ACTIVITY: Please transcribe every record below exactly, leaving out the pictures.

SUPPLIED MATERIAL:
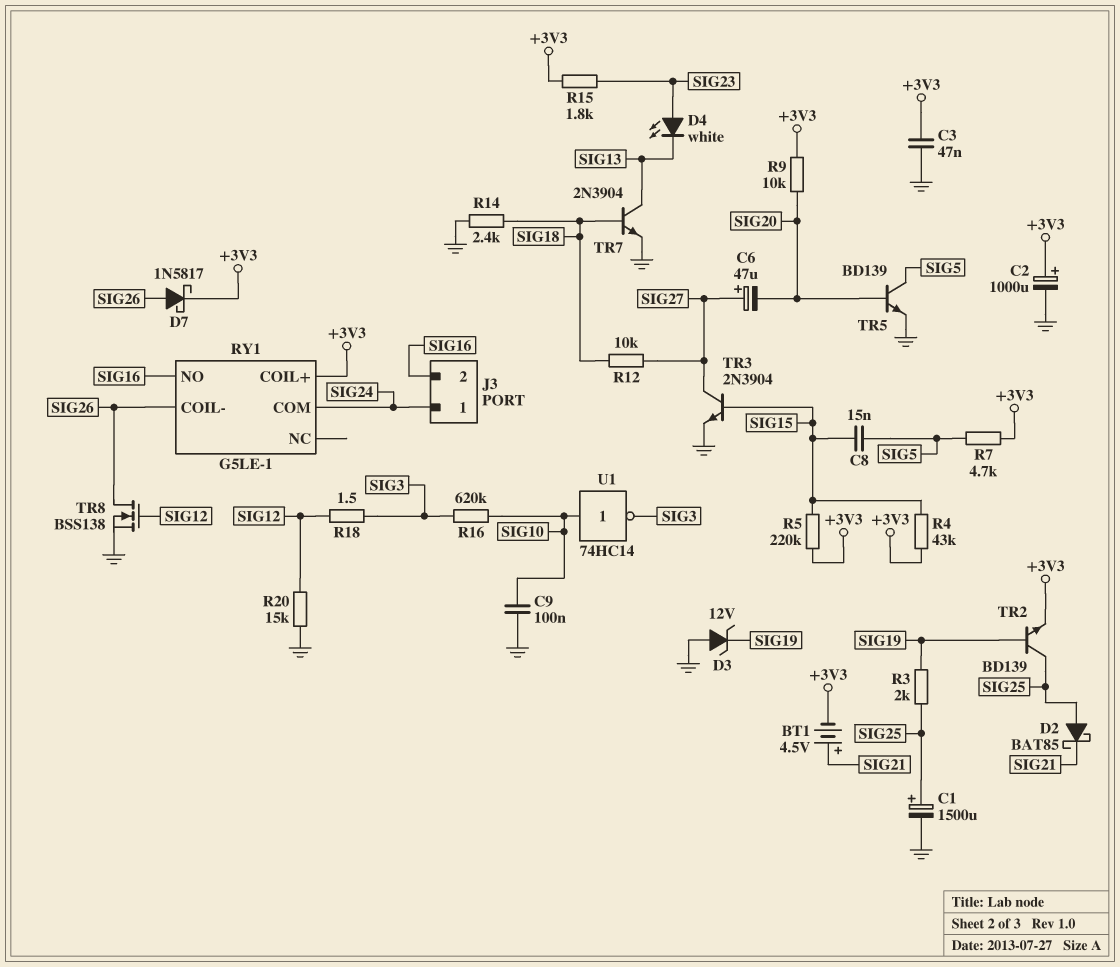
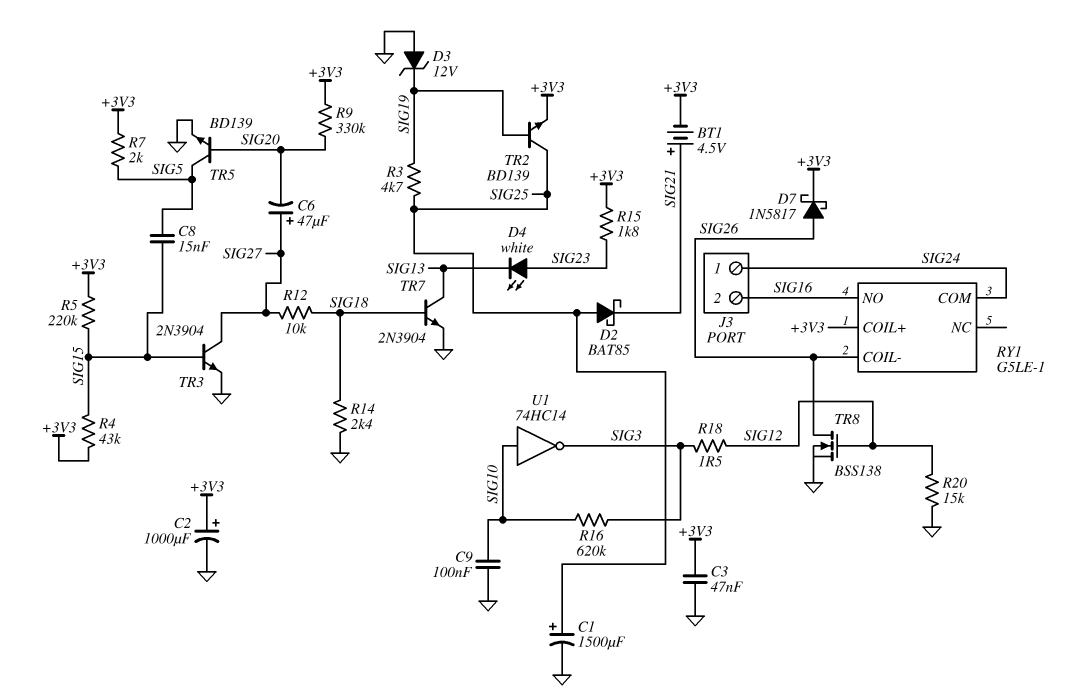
R3: 2k (SIG19, SIG25) -> 4.7k (SIG19, SIG25)
R7: 4.7k (+3V3, SIG5) -> 2k (+3V3, SIG5)
R9: 10k (+3V3, SIG20) -> 330k (+3V3, SIG20)

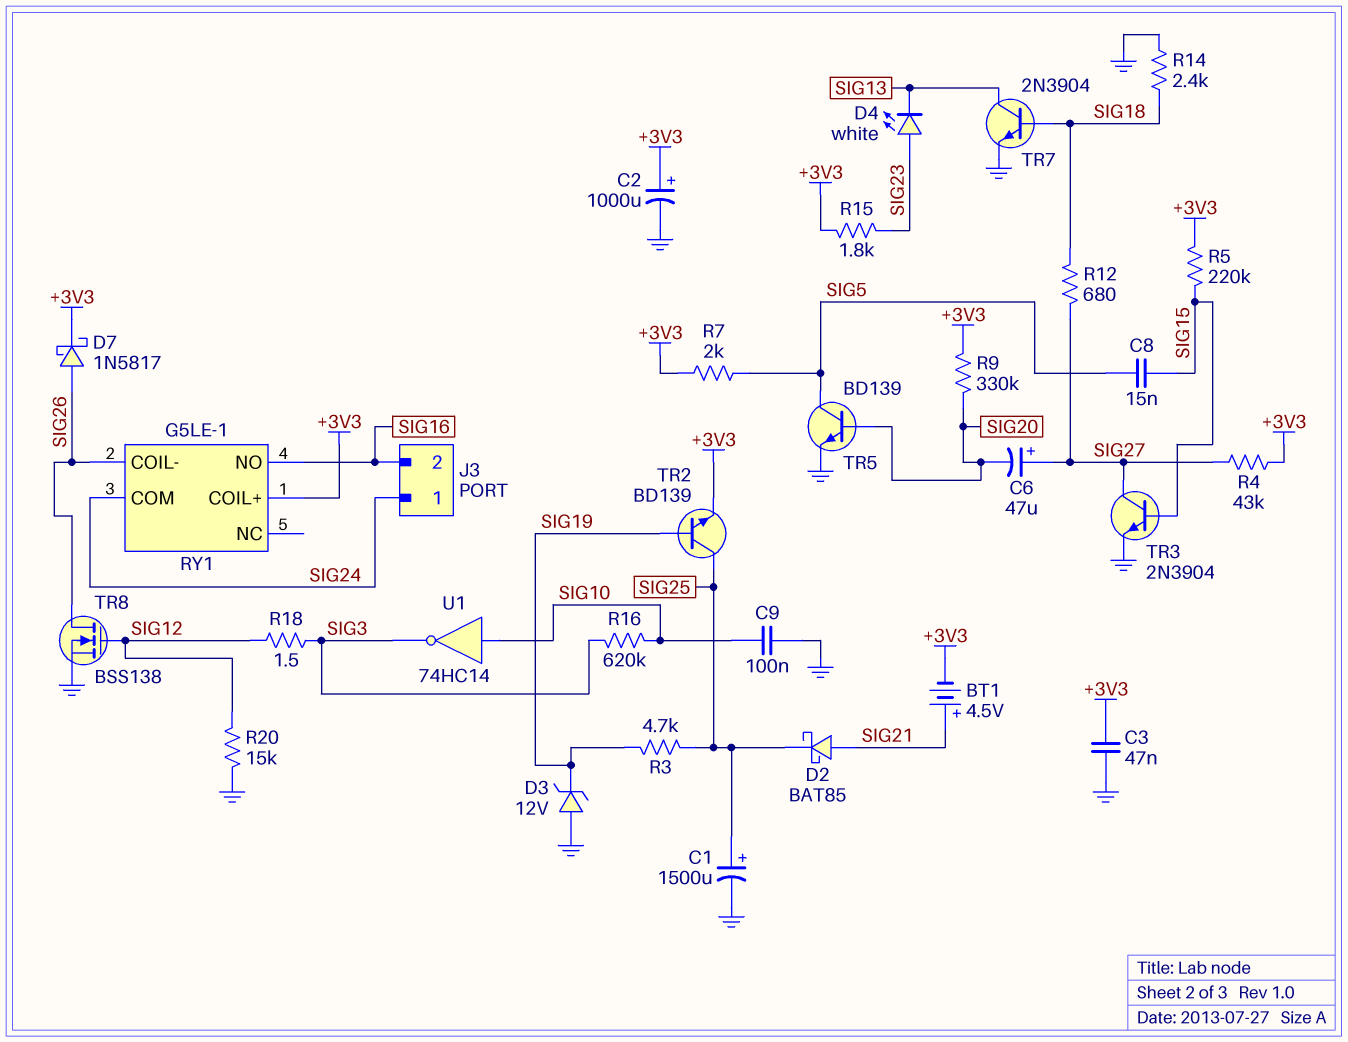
D2: schottky BAT85 (A SIG25, K SIG21) -> schottky BAT85 (A SIG21, K SIG25)
R4: 43k (+3V3, SIG15) -> 43k (+3V3, SIG27)
R12: 10k (SIG18, SIG27) -> 680 (SIG18, SIG27)

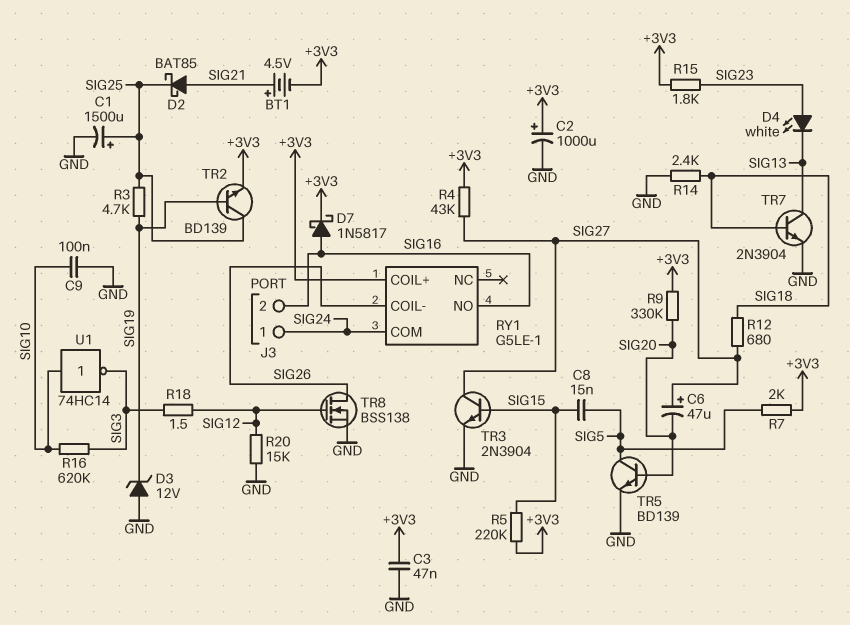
D7: schottky 1N5817 (A SIG26, K +3V3) -> schottky 1N5817 (A SIG16, K +3V3)

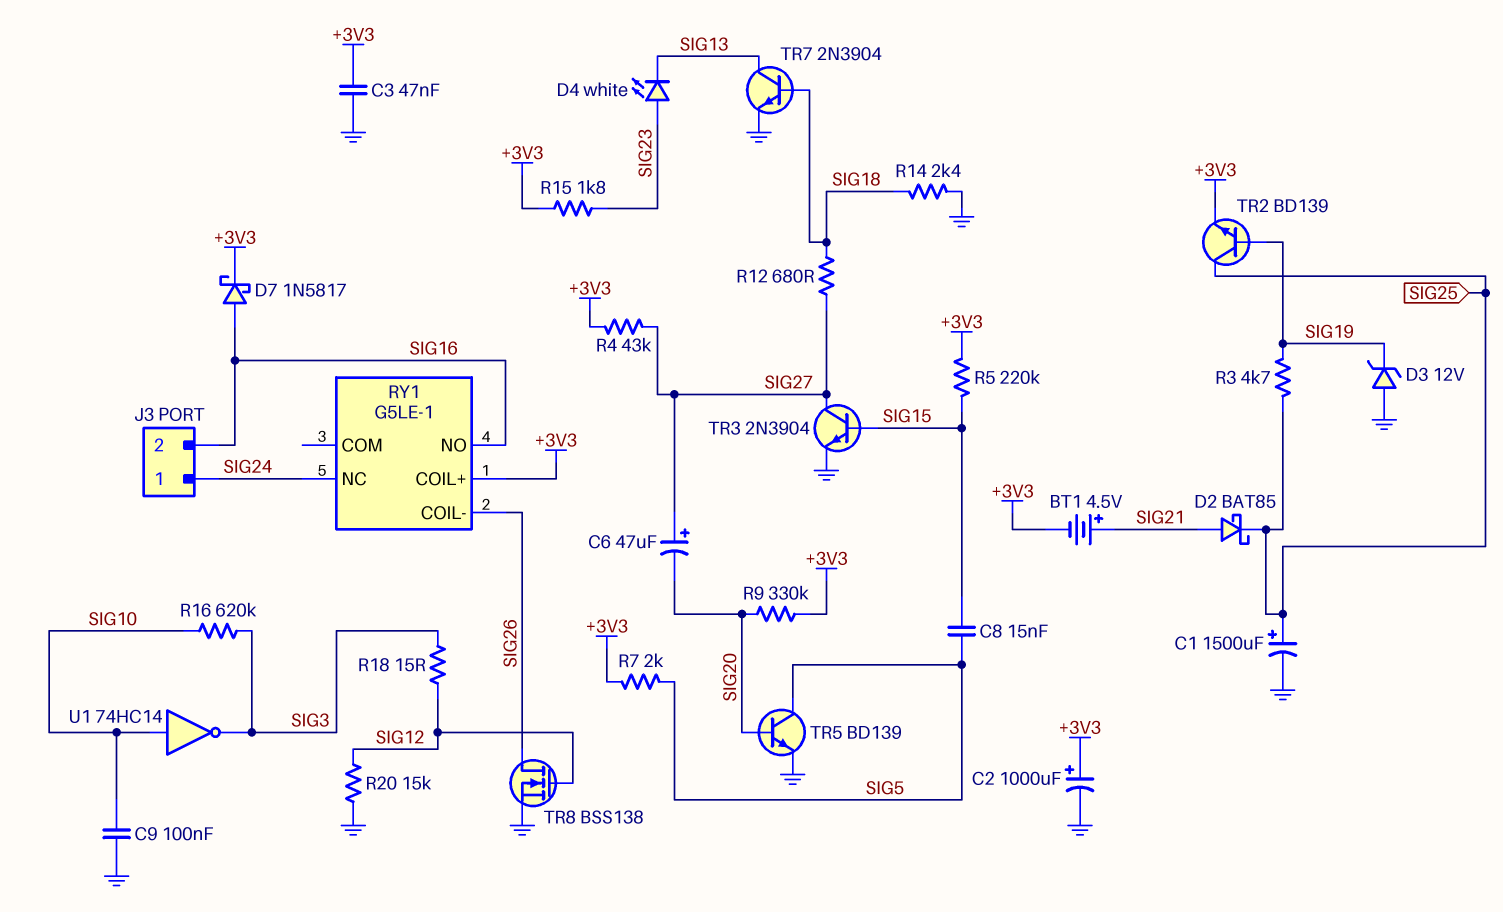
R18: 1.5 (SIG3, SIG12) -> 15 (SIG3, SIG12)
RY1 pin COM: SIG24 -> none
RY1 pin NC: none -> SIG24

RESPONSE TO THIS EXERCISE:
R3: 2k (SIG19, SIG25) -> 4.7k (SIG19, SIG25)
R7: 4.7k (+3V3, SIG5) -> 2k (+3V3, SIG5)
R9: 10k (+3V3, SIG20) -> 330k (+3V3, SIG20)

D2: schottky BAT85 (A SIG25, K SIG21) -> schottky BAT85 (A SIG21, K SIG25)
R4: 43k (+3V3, SIG15) -> 43k (+3V3, SIG27)
R12: 10k (SIG18, SIG27) -> 680 (SIG18, SIG27)

D7: schottky 1N5817 (A SIG26, K +3V3) -> schottky 1N5817 (A SIG16, K +3V3)

R18: 1.5 (SIG3, SIG12) -> 15 (SIG3, SIG12)
RY1 pin COM: SIG24 -> none
RY1 pin NC: none -> SIG24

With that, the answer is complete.